**Records shown**
——————
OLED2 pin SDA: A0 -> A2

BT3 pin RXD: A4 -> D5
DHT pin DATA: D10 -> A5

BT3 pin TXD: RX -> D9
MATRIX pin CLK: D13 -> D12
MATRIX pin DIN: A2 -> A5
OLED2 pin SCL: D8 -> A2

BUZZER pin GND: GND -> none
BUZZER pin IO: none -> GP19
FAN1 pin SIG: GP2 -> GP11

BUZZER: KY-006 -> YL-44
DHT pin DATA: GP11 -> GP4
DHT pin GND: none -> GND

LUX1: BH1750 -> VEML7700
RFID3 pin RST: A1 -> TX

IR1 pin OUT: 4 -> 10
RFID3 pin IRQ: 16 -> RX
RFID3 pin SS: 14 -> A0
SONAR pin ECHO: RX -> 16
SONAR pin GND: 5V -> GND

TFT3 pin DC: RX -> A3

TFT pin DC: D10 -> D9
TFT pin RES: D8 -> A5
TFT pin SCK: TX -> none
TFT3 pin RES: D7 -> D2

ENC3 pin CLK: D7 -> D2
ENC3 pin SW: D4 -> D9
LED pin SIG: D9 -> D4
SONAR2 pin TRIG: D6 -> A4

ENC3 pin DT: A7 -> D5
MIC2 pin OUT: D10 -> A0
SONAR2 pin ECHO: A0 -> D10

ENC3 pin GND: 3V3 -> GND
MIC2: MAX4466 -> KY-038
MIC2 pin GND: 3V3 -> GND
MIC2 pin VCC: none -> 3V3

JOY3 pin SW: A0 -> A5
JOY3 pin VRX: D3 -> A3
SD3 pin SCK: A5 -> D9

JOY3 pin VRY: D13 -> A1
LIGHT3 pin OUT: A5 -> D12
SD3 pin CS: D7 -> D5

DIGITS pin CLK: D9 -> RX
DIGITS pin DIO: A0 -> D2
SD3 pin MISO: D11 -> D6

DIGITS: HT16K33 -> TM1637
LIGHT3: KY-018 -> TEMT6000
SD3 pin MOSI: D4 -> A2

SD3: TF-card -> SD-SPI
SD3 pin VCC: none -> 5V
——————
**Description of the task**
Output only the lines from the line that contains "SONAR2 pin TRIG: D6 -> A4" through the end of the entries, both included, exactly as they appear.

**Answer for the task**
SONAR2 pin TRIG: D6 -> A4

ENC3 pin DT: A7 -> D5
MIC2 pin OUT: D10 -> A0
SONAR2 pin ECHO: A0 -> D10

ENC3 pin GND: 3V3 -> GND
MIC2: MAX4466 -> KY-038
MIC2 pin GND: 3V3 -> GND
MIC2 pin VCC: none -> 3V3

JOY3 pin SW: A0 -> A5
JOY3 pin VRX: D3 -> A3
SD3 pin SCK: A5 -> D9

JOY3 pin VRY: D13 -> A1
LIGHT3 pin OUT: A5 -> D12
SD3 pin CS: D7 -> D5

DIGITS pin CLK: D9 -> RX
DIGITS pin DIO: A0 -> D2
SD3 pin MISO: D11 -> D6

DIGITS: HT16K33 -> TM1637
LIGHT3: KY-018 -> TEMT6000
SD3 pin MOSI: D4 -> A2

SD3: TF-card -> SD-SPI
SD3 pin VCC: none -> 5V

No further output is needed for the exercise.